§ **Directions for this task**:
For the full listing below, write out each entry exactly and exclude the images.

§ **Extracted entries**:
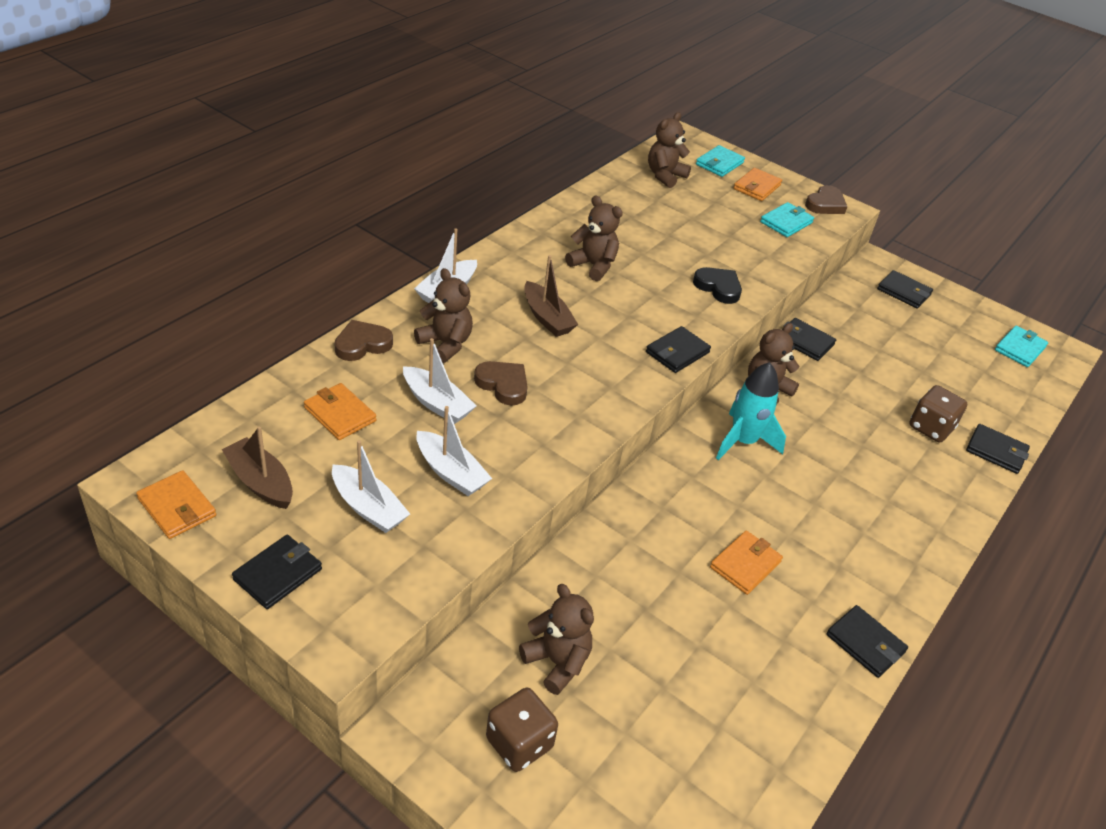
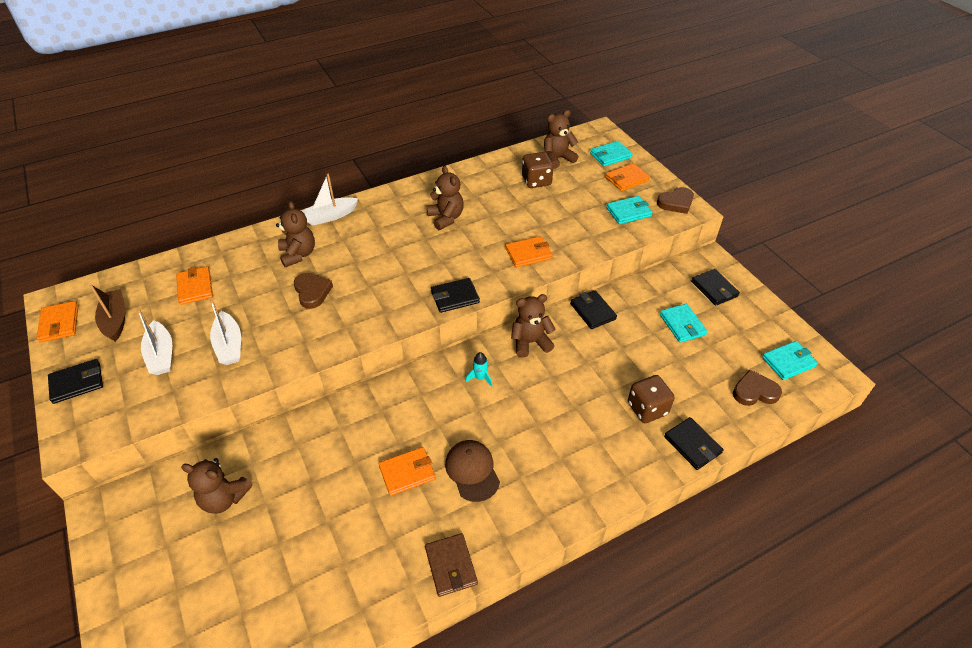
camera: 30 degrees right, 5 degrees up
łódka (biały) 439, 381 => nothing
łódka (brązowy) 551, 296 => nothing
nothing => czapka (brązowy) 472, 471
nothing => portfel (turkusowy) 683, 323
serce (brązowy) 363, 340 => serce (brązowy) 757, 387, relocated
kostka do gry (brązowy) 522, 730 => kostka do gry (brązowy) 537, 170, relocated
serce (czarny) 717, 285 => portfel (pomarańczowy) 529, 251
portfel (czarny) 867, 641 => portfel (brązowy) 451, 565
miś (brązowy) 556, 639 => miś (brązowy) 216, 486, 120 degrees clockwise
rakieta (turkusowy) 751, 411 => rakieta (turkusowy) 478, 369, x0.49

§ **Solution to the exercise**:
camera: 30 degrees right, 5 degrees up
łódka (biały) 439, 381 => nothing
łódka (brązowy) 551, 296 => nothing
nothing => czapka (brązowy) 472, 471
nothing => portfel (turkusowy) 683, 323
serce (brązowy) 363, 340 => serce (brązowy) 757, 387, relocated
kostka do gry (brązowy) 522, 730 => kostka do gry (brązowy) 537, 170, relocated
serce (czarny) 717, 285 => portfel (pomarańczowy) 529, 251
portfel (czarny) 867, 641 => portfel (brązowy) 451, 565
miś (brązowy) 556, 639 => miś (brązowy) 216, 486, 120 degrees clockwise
rakieta (turkusowy) 751, 411 => rakieta (turkusowy) 478, 369, x0.49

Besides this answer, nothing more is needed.